Exercise :: Take the data below and extract the lines from the one with "white domino [175,159,223,199]" to the one with "black teddy bear [221,222,249,260]", inclusive, exactly as written.

--------------------------------

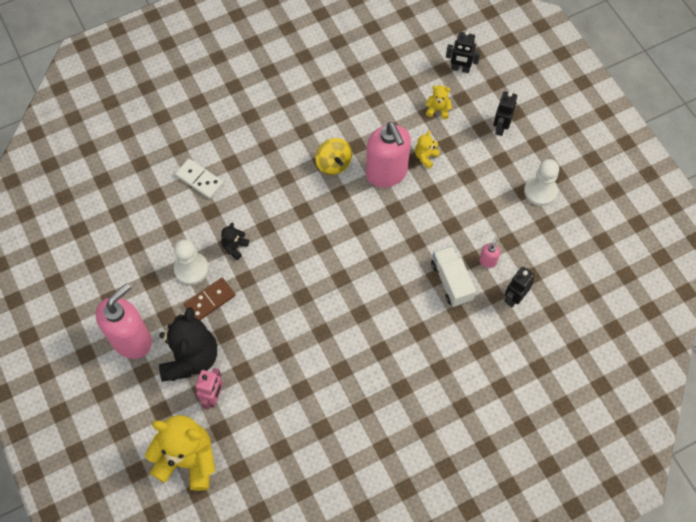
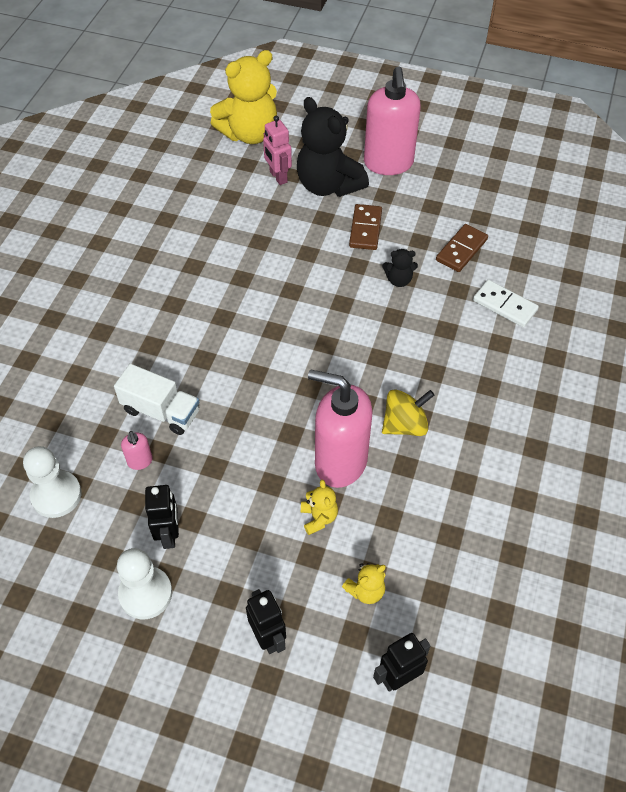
camera: 135 degrees right, 10 degrees down
white pawn [174,239,209,285] -> white pawn moved to [23,446,82,518]
white domino [175,159,223,199] -> white domino turned 45 degrees clockwise [473,280,539,327]
black teddy bear [221,222,249,260] -> black teddy bear turned 105 degrees clockwise [382,249,418,287]
yellow spinning top [315,138,352,175] -> yellow spinning top turned 135 degrees clockwise [382,389,434,436]
black robot [504,267,535,307] -> black robot moved to [145,485,179,549]
none -> brown domino [436,224,488,272]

--------------------------------

Output of the task ::
white domino [175,159,223,199] -> white domino turned 45 degrees clockwise [473,280,539,327]
black teddy bear [221,222,249,260] -> black teddy bear turned 105 degrees clockwise [382,249,418,287]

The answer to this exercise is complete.